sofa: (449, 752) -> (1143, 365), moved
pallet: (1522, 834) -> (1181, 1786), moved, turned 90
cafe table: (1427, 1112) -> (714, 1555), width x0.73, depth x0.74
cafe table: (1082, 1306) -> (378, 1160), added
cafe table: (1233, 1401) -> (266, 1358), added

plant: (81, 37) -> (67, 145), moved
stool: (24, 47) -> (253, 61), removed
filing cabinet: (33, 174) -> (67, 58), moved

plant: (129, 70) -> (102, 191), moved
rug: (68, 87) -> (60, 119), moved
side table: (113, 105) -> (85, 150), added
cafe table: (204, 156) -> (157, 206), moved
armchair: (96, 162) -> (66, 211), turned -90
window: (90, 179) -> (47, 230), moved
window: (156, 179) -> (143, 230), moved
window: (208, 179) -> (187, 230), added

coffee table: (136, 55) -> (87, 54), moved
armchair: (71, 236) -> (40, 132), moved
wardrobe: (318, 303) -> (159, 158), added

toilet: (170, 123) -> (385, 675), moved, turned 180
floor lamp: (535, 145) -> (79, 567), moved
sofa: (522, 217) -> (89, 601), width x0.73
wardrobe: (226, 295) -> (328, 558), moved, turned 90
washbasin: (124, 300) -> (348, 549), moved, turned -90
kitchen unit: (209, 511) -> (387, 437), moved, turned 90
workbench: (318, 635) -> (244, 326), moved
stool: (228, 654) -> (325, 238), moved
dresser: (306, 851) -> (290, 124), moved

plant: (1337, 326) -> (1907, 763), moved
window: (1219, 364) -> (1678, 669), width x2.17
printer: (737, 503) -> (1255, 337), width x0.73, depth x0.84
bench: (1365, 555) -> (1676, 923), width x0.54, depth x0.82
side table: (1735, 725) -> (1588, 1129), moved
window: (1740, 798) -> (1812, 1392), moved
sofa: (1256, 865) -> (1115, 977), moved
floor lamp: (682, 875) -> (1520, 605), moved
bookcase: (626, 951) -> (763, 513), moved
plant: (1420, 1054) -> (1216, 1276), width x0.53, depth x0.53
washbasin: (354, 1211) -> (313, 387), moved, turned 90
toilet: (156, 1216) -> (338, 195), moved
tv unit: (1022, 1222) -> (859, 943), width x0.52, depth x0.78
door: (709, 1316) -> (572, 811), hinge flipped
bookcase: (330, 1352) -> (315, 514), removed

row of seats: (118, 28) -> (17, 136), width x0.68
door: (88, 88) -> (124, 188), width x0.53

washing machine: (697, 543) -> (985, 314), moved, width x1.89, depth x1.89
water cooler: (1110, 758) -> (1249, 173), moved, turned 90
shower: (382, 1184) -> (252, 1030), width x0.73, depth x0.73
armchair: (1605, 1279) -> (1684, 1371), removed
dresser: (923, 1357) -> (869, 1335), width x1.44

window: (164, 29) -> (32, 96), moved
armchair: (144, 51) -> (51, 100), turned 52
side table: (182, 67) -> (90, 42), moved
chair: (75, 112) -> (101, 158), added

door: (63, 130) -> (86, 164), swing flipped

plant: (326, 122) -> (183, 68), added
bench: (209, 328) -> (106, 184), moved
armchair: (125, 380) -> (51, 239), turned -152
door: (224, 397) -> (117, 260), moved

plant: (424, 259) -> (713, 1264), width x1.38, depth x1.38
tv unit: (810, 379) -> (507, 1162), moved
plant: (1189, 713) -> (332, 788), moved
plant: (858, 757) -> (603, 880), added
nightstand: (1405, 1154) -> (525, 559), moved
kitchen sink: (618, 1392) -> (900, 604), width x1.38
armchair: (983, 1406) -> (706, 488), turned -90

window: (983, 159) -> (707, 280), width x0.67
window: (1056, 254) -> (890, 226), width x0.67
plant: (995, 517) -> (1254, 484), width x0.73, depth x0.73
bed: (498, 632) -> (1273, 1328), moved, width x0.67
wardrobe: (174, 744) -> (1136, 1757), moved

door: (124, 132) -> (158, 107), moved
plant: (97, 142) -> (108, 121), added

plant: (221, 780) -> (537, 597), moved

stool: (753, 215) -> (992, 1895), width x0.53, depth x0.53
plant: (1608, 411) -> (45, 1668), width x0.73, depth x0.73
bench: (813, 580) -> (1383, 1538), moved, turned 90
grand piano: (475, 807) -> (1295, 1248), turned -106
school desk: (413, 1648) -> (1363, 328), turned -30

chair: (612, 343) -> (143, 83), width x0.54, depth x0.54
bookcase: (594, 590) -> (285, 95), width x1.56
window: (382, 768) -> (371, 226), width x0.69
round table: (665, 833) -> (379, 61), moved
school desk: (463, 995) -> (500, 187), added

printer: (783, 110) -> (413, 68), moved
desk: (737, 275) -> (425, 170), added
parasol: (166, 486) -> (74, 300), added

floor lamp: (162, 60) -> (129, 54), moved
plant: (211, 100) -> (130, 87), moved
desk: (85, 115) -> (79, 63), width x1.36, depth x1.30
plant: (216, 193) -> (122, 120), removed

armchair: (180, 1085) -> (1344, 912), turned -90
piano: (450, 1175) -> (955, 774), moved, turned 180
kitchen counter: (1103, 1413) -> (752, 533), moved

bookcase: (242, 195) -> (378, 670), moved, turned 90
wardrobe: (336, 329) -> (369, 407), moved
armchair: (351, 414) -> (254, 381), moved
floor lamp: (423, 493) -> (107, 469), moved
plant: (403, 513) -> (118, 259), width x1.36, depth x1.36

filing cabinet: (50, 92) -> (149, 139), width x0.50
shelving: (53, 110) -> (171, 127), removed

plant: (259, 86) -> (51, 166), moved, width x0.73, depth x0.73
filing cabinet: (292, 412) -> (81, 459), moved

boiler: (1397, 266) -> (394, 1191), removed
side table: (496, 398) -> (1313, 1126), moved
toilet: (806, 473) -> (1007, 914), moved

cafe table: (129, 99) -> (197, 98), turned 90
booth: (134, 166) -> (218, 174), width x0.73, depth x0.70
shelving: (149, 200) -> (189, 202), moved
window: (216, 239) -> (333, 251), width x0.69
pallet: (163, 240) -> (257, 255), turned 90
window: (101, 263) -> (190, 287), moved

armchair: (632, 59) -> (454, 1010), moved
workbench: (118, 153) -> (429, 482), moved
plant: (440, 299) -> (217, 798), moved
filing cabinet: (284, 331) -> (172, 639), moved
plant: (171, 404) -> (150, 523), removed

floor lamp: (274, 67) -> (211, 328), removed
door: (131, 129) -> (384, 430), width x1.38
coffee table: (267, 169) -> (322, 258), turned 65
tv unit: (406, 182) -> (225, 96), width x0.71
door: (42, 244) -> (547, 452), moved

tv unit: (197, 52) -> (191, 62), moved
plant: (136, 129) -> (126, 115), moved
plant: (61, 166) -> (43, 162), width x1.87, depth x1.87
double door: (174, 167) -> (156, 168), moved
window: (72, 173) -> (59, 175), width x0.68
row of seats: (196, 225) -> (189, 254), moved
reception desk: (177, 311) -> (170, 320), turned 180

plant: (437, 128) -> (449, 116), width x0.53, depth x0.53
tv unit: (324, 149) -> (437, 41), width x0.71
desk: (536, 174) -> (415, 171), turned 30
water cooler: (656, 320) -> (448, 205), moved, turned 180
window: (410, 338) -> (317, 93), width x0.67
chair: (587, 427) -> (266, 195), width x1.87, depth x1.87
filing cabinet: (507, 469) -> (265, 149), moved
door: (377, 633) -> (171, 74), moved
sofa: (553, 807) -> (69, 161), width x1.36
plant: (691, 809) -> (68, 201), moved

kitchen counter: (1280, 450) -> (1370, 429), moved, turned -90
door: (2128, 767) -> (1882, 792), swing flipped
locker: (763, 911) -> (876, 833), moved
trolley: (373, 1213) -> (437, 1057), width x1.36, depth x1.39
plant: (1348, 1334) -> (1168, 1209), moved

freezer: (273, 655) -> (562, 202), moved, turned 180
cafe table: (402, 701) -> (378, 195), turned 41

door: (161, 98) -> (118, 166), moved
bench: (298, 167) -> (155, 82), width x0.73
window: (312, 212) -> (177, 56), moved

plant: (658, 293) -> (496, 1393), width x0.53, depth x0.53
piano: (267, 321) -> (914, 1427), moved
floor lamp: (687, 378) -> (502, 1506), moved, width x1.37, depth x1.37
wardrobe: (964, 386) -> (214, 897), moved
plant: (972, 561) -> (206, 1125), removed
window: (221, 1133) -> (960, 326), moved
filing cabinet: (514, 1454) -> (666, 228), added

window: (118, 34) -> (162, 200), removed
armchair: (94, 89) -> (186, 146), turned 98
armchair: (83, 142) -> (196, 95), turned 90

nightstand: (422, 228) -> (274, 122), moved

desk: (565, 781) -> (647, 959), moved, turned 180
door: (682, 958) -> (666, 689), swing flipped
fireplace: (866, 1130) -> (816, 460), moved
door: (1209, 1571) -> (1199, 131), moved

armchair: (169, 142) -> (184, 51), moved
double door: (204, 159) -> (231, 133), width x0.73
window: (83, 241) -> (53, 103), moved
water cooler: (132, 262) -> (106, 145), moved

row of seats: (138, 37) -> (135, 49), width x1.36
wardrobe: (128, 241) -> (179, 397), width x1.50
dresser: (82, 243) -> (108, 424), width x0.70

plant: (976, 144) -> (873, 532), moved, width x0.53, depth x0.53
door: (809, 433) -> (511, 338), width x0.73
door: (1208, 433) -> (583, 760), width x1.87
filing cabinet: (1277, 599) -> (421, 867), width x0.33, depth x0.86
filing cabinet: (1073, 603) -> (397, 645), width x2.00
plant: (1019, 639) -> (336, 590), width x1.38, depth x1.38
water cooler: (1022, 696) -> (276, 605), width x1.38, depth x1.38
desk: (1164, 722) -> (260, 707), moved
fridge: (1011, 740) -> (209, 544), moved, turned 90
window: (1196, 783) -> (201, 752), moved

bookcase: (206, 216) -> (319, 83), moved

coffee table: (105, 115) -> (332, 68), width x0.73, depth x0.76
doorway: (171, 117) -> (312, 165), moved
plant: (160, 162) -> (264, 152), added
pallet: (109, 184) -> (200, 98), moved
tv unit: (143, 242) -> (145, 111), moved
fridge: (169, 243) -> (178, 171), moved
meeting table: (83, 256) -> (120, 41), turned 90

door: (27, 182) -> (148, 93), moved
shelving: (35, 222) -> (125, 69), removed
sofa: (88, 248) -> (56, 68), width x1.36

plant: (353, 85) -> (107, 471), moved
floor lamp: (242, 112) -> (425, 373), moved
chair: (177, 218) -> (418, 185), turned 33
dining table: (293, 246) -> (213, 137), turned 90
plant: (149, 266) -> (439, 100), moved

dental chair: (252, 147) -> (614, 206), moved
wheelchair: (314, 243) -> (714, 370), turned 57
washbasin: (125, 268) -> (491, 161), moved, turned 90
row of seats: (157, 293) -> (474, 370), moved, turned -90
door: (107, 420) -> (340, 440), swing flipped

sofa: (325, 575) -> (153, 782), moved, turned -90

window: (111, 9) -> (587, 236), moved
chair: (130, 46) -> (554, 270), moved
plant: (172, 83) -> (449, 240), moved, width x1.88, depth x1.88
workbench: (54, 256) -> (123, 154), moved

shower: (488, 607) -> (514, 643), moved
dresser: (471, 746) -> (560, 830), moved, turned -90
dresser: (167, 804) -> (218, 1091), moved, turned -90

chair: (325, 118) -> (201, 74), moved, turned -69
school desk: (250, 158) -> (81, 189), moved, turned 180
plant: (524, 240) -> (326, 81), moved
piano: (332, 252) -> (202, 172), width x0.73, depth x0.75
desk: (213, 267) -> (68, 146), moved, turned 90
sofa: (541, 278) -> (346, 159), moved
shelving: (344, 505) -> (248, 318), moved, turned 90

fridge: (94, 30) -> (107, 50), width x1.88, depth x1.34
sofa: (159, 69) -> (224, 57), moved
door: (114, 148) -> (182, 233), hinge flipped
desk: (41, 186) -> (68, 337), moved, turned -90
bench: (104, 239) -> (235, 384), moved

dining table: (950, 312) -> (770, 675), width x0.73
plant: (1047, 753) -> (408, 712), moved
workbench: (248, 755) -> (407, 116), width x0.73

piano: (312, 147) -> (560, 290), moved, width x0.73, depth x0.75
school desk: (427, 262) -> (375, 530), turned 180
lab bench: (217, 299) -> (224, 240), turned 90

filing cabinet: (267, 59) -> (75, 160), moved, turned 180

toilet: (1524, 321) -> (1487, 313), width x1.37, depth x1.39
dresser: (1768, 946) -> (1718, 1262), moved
· · · · ·
§ **Instructions to follow**:
The reply should hold only the lines from the beginning of the listing to the line with "sofa: (522, 217) -> (89, 601), width x0.73", both ends included, unchanged.

§ **Solution for this exercise**:
sofa: (449, 752) -> (1143, 365), moved
pallet: (1522, 834) -> (1181, 1786), moved, turned 90
cafe table: (1427, 1112) -> (714, 1555), width x0.73, depth x0.74
cafe table: (1082, 1306) -> (378, 1160), added
cafe table: (1233, 1401) -> (266, 1358), added

plant: (81, 37) -> (67, 145), moved
stool: (24, 47) -> (253, 61), removed
filing cabinet: (33, 174) -> (67, 58), moved

plant: (129, 70) -> (102, 191), moved
rug: (68, 87) -> (60, 119), moved
side table: (113, 105) -> (85, 150), added
cafe table: (204, 156) -> (157, 206), moved
armchair: (96, 162) -> (66, 211), turned -90
window: (90, 179) -> (47, 230), moved
window: (156, 179) -> (143, 230), moved
window: (208, 179) -> (187, 230), added

coffee table: (136, 55) -> (87, 54), moved
armchair: (71, 236) -> (40, 132), moved
wardrobe: (318, 303) -> (159, 158), added

toilet: (170, 123) -> (385, 675), moved, turned 180
floor lamp: (535, 145) -> (79, 567), moved
sofa: (522, 217) -> (89, 601), width x0.73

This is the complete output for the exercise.